Change listing data |
--- START ---

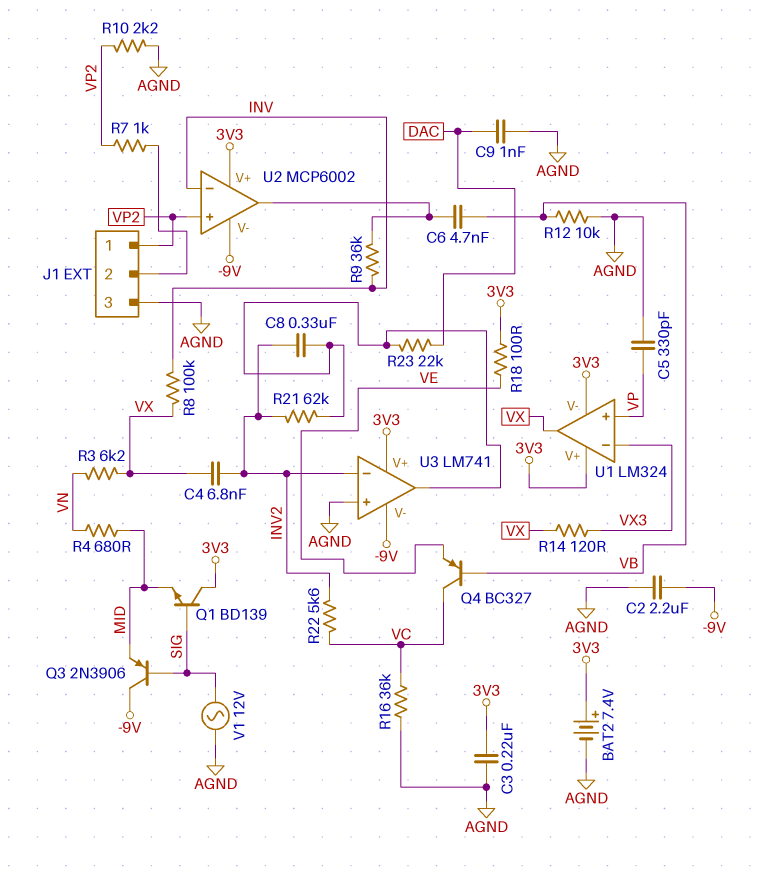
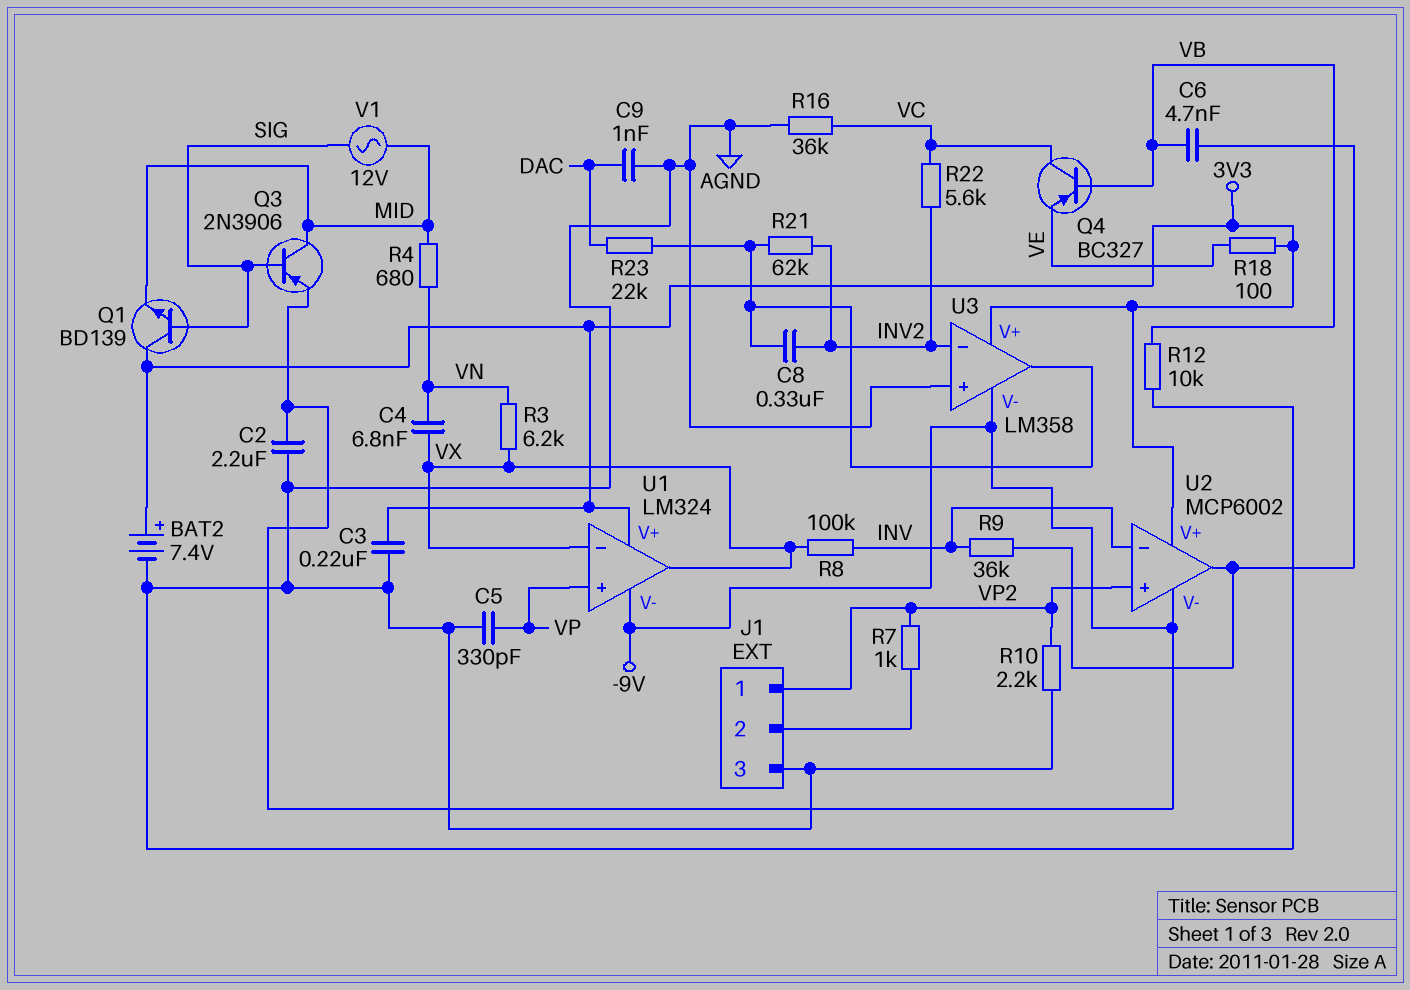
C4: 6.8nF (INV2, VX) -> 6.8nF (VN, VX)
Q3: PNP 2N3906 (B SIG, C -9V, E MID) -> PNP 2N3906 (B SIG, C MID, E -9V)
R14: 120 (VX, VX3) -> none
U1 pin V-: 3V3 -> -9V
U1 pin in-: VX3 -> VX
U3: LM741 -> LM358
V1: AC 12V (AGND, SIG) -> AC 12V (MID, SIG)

--- END ---

Instructions to follow | Every line from the one that holds "U1 pin V-: 3V3 -> -9V" to the end of the data above should be given again exactly, with that line and the last one both kept.

Response area |
U1 pin V-: 3V3 -> -9V
U1 pin in-: VX3 -> VX
U3: LM741 -> LM358
V1: AC 12V (AGND, SIG) -> AC 12V (MID, SIG)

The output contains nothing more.